## What you need to do:
Return exactly the lines of the data below, from the one that contains "R3: 680 (FB, VP) -> 22k (FB, VP)" through the final line, and leave out every picture.

Version comparison data:
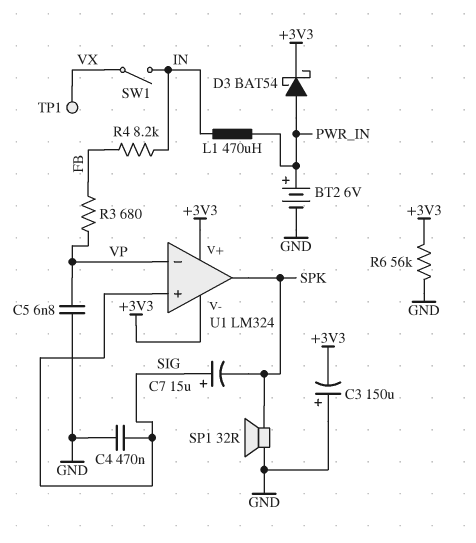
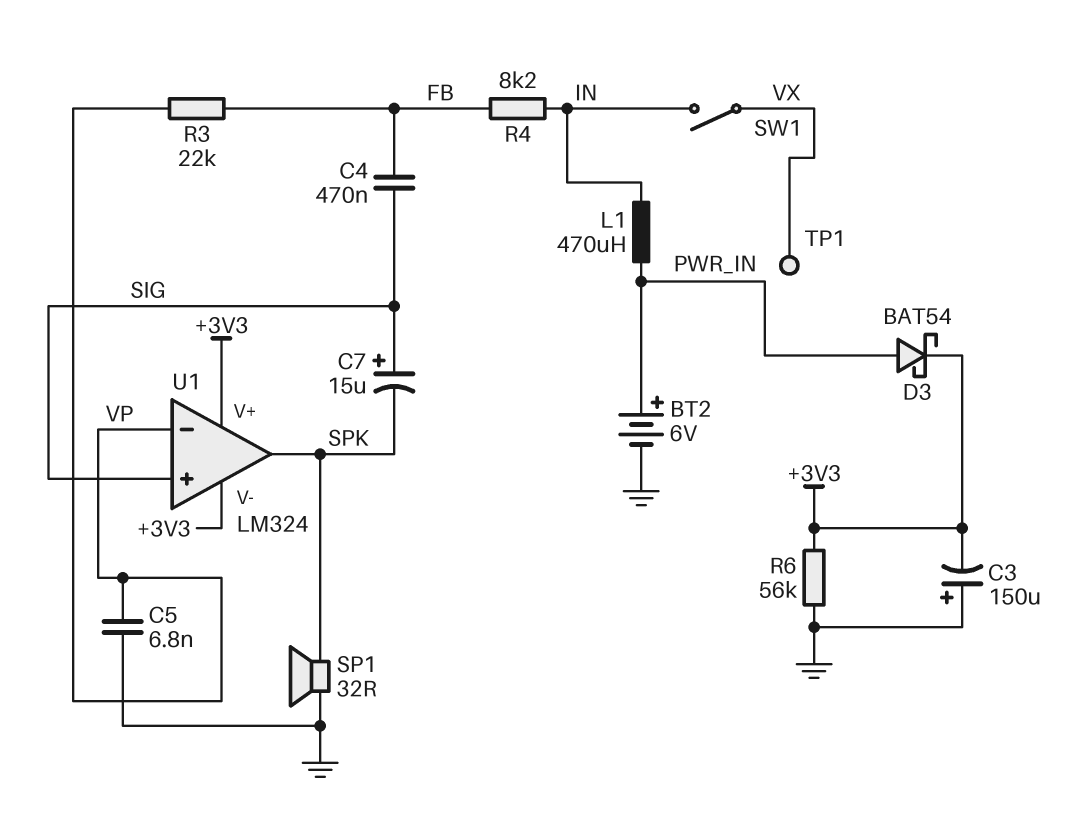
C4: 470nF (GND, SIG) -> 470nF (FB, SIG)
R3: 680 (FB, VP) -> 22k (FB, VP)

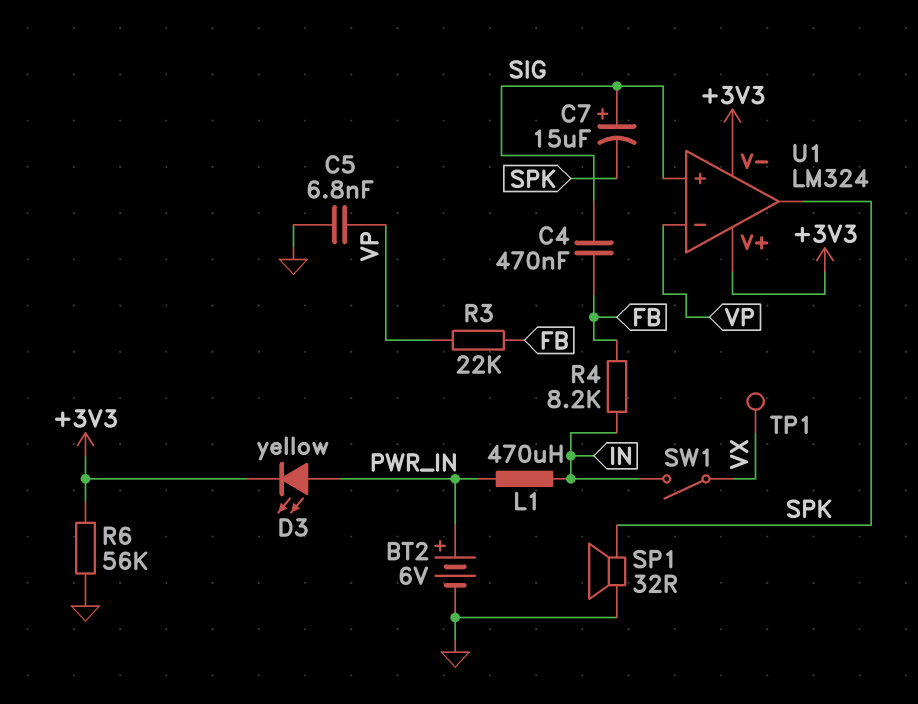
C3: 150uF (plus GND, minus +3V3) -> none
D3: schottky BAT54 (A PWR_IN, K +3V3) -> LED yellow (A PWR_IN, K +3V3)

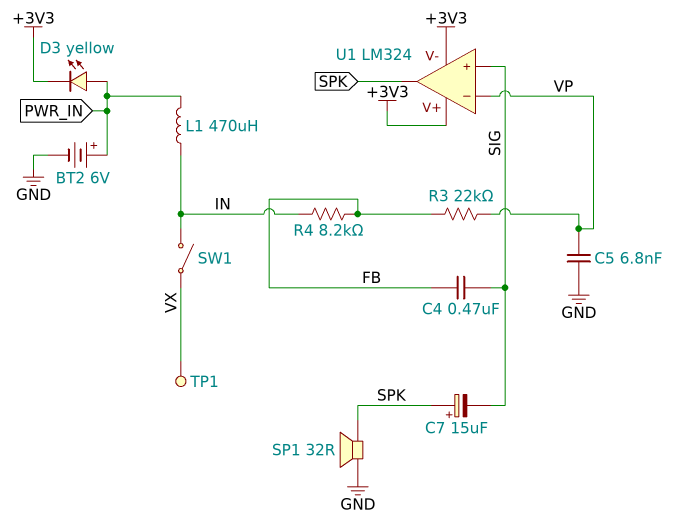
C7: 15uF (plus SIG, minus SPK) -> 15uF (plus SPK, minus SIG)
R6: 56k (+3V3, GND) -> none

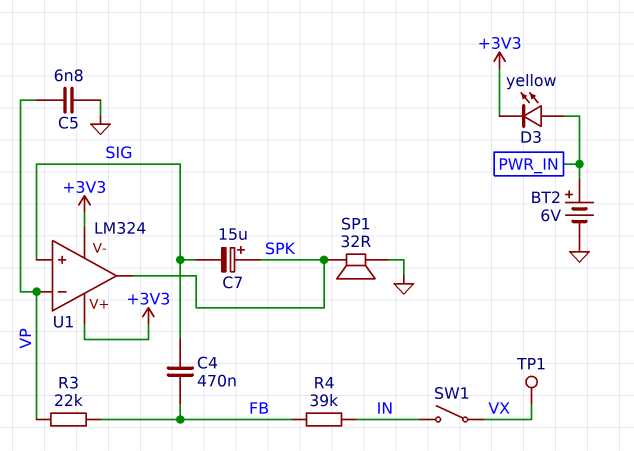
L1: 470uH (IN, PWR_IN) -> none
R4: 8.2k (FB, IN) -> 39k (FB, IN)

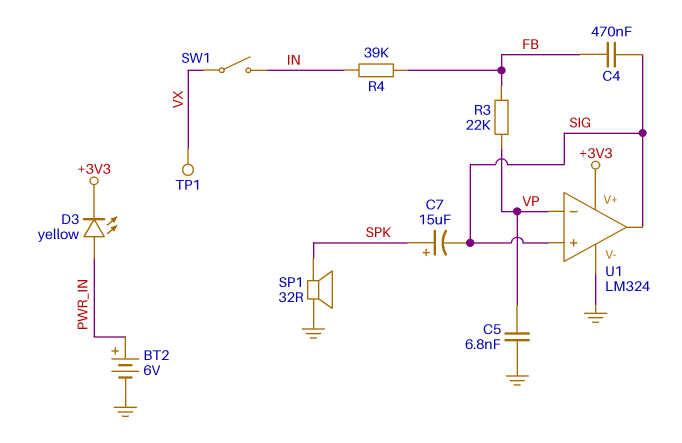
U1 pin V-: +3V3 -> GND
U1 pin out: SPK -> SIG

## Answer for this exercise:
R3: 680 (FB, VP) -> 22k (FB, VP)

C3: 150uF (plus GND, minus +3V3) -> none
D3: schottky BAT54 (A PWR_IN, K +3V3) -> LED yellow (A PWR_IN, K +3V3)

C7: 15uF (plus SIG, minus SPK) -> 15uF (plus SPK, minus SIG)
R6: 56k (+3V3, GND) -> none

L1: 470uH (IN, PWR_IN) -> none
R4: 8.2k (FB, IN) -> 39k (FB, IN)

U1 pin V-: +3V3 -> GND
U1 pin out: SPK -> SIG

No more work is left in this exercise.